**Exercise prompt**
Start at the line that contains "D10: LED (A N2, K +24V) -> LED (A +24V, K N2)" in the listing below and extract every line through the last, exactly; leave pictures out.

━━ Data ━━

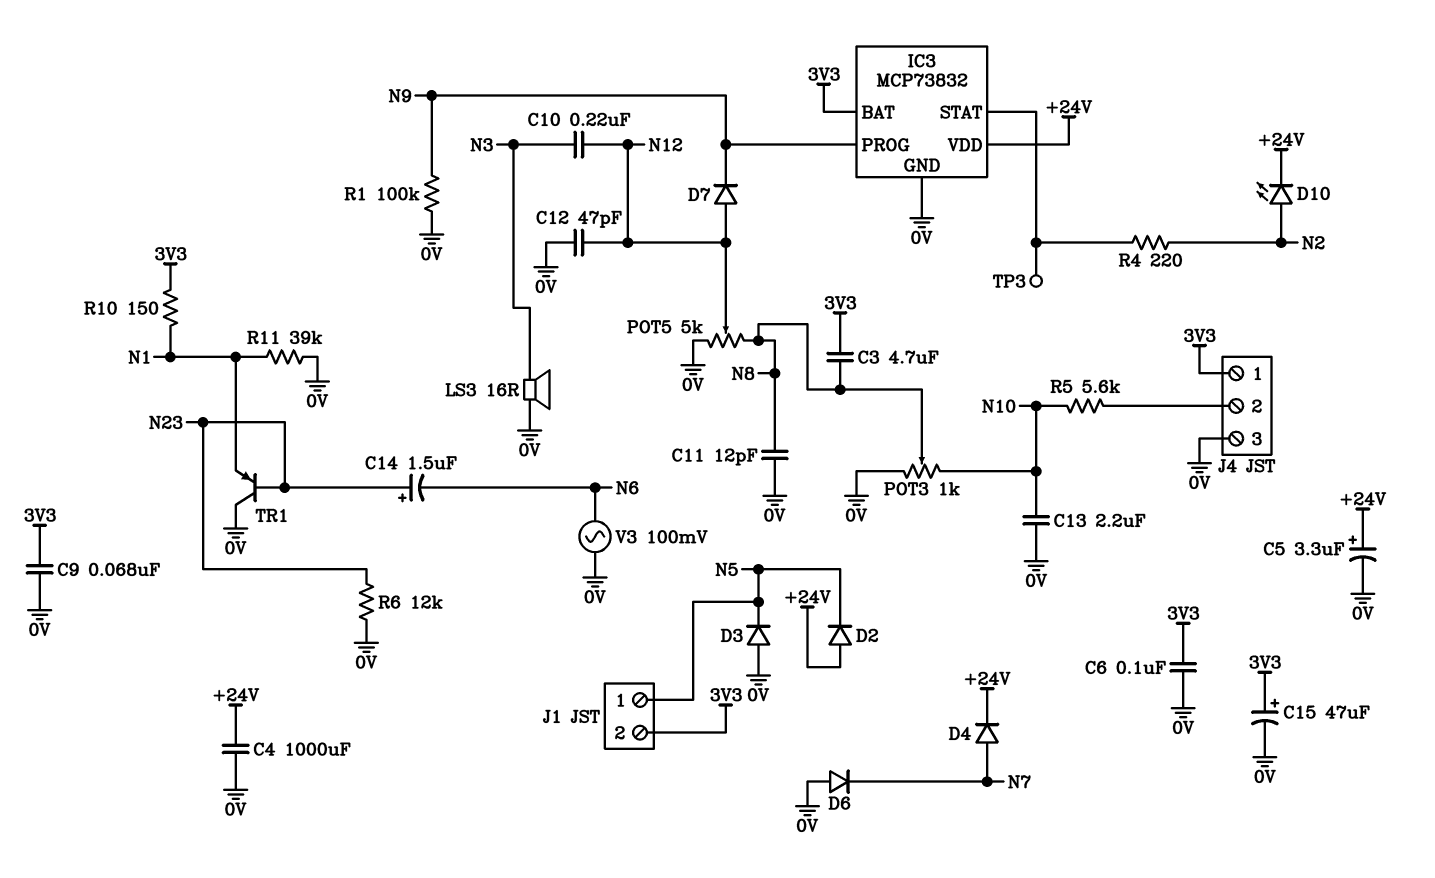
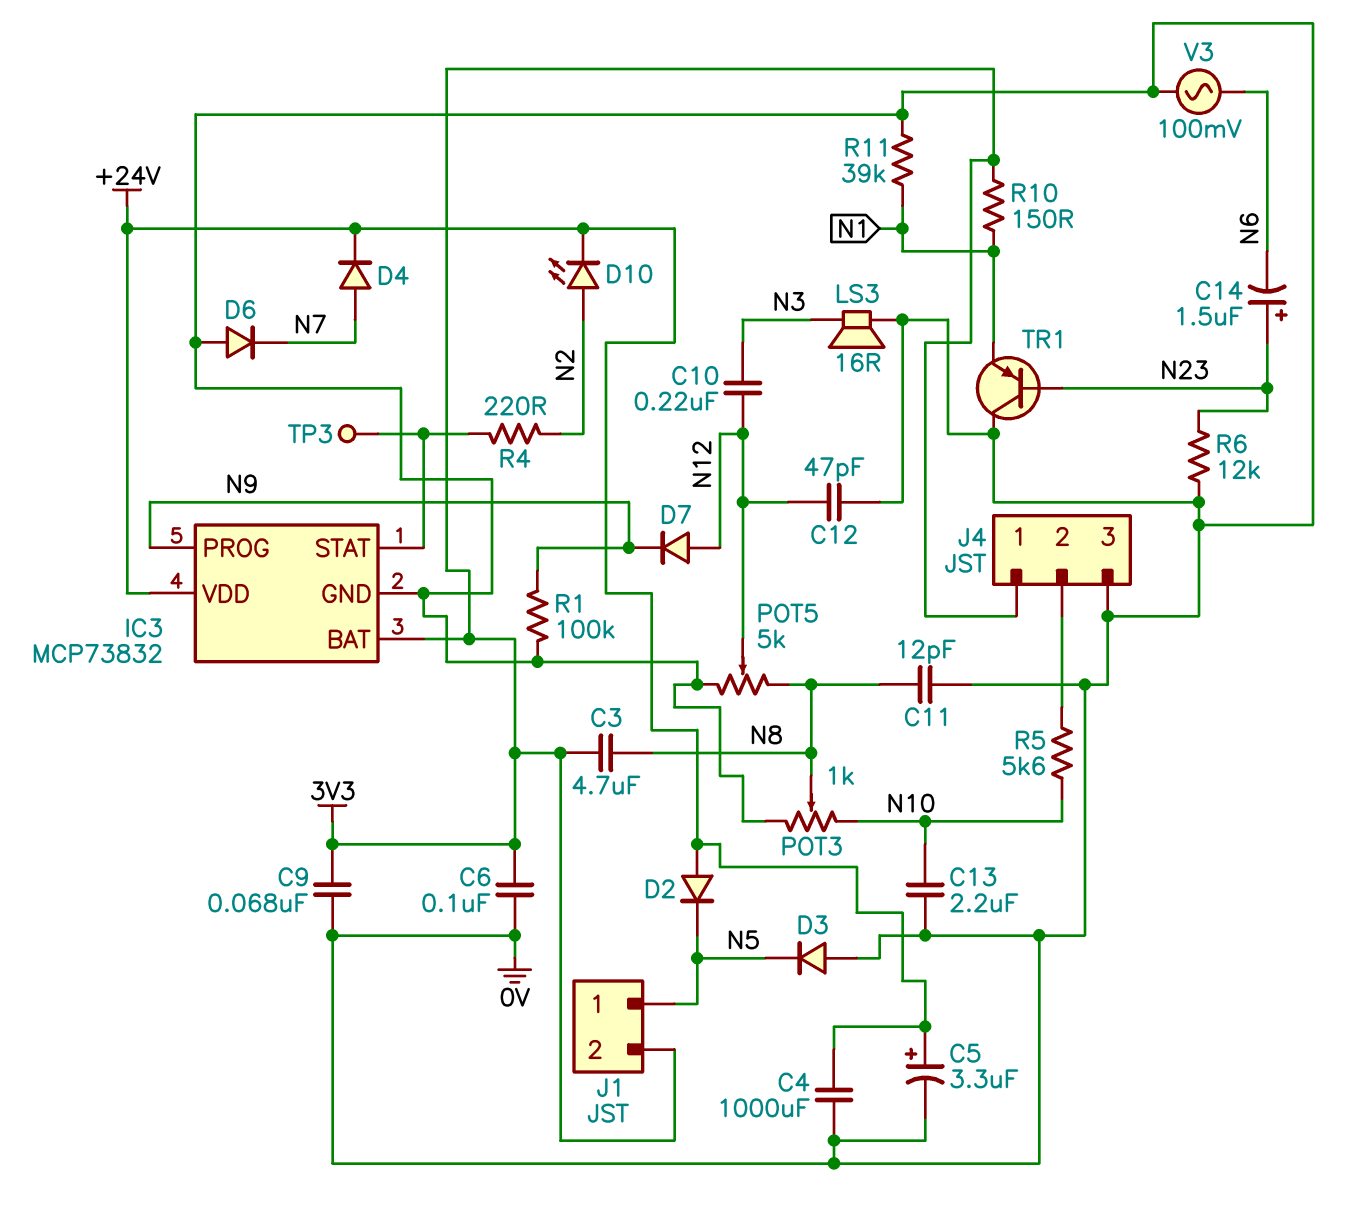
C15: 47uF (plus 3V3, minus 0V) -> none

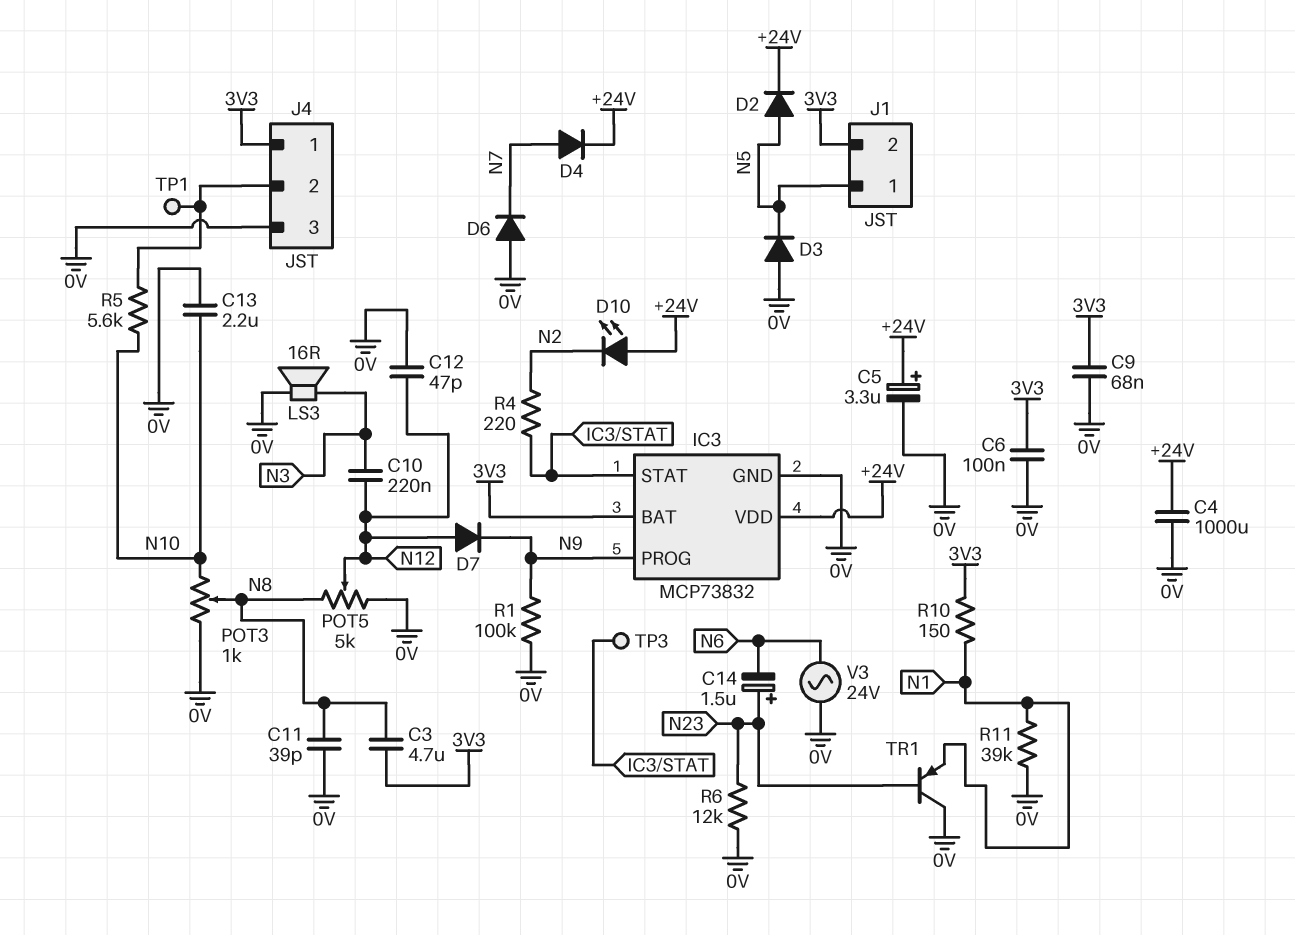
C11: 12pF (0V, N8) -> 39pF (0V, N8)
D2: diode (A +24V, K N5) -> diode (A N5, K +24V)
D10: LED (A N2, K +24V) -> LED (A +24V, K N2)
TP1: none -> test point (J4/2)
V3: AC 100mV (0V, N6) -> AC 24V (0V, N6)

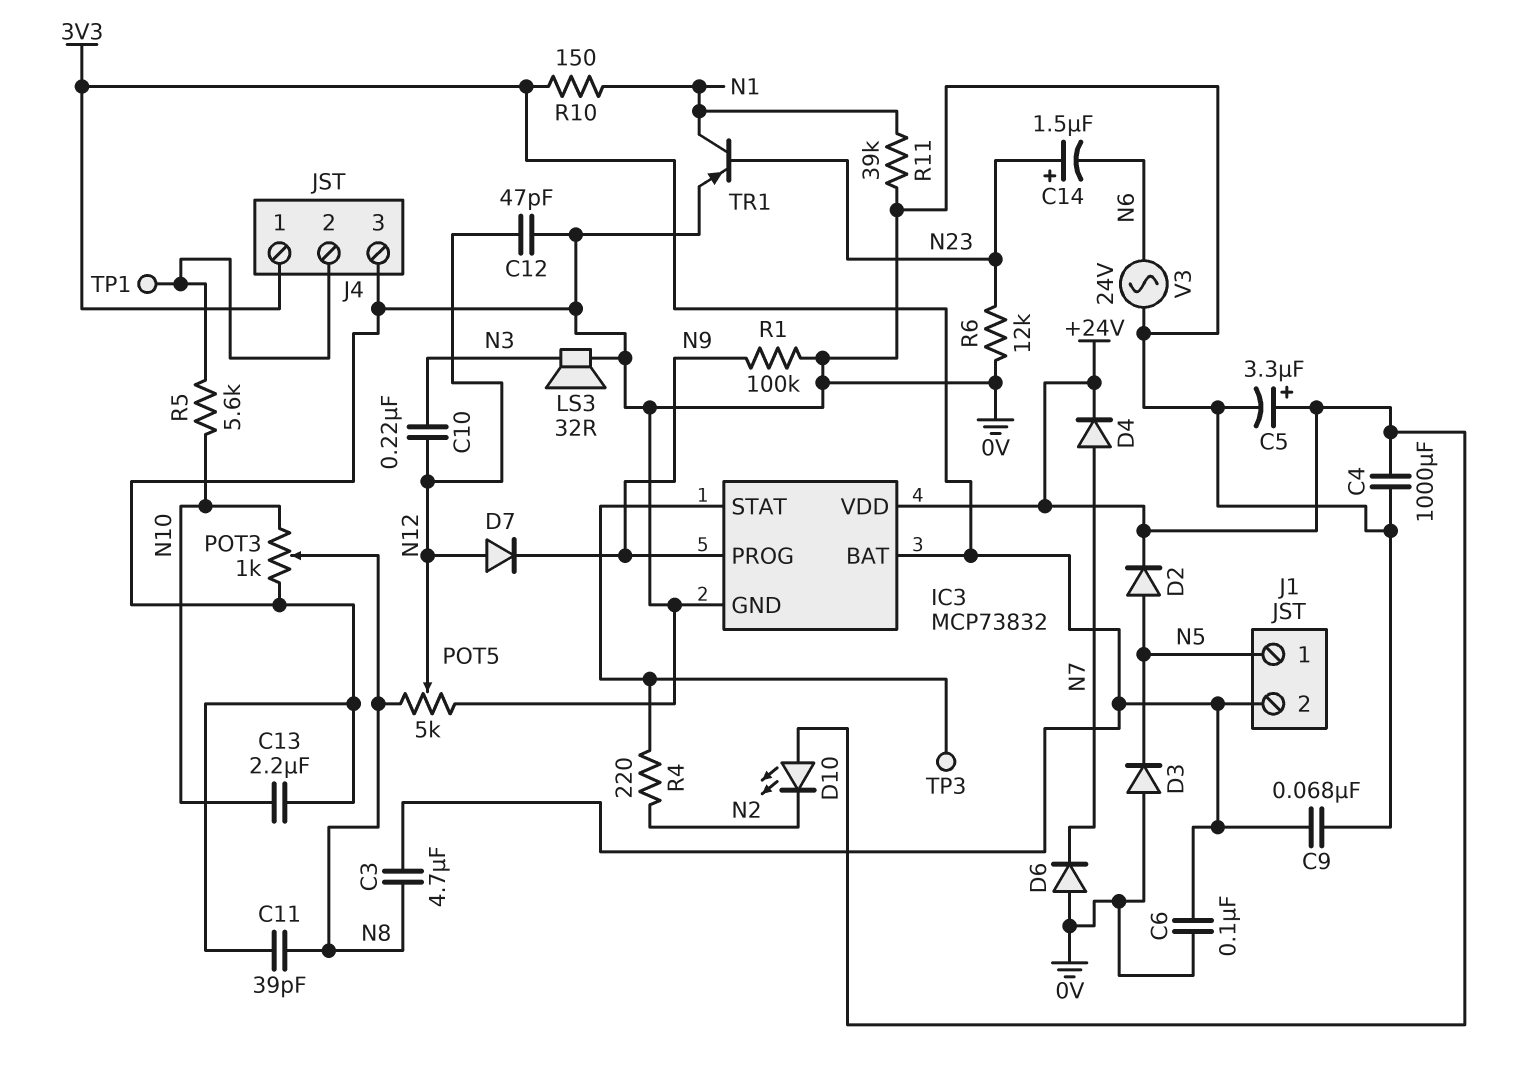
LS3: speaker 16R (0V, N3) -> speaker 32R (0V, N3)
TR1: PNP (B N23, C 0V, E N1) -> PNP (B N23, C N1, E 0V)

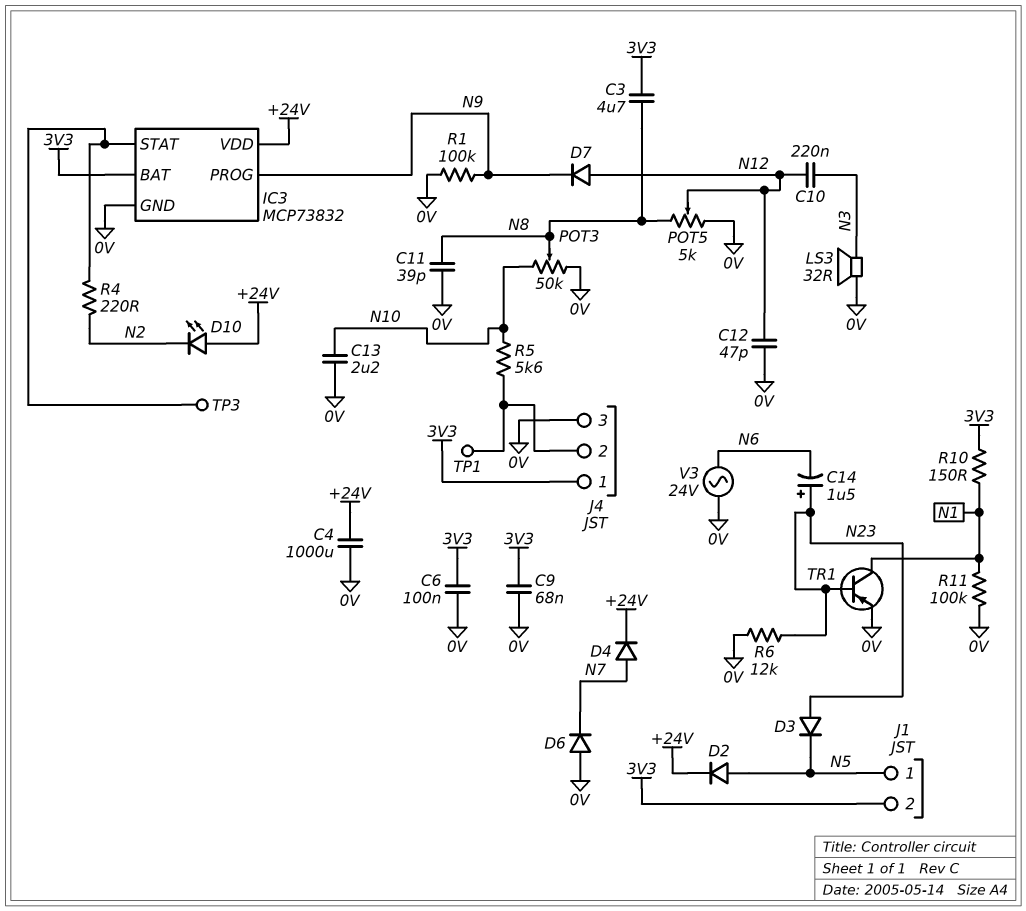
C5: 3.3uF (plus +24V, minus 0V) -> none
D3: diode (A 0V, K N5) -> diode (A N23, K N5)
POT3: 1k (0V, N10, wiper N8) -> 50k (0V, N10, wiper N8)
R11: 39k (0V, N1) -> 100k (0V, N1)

━━━

**Exercise solution**
D10: LED (A N2, K +24V) -> LED (A +24V, K N2)
TP1: none -> test point (J4/2)
V3: AC 100mV (0V, N6) -> AC 24V (0V, N6)

LS3: speaker 16R (0V, N3) -> speaker 32R (0V, N3)
TR1: PNP (B N23, C 0V, E N1) -> PNP (B N23, C N1, E 0V)

C5: 3.3uF (plus +24V, minus 0V) -> none
D3: diode (A 0V, K N5) -> diode (A N23, K N5)
POT3: 1k (0V, N10, wiper N8) -> 50k (0V, N10, wiper N8)
R11: 39k (0V, N1) -> 100k (0V, N1)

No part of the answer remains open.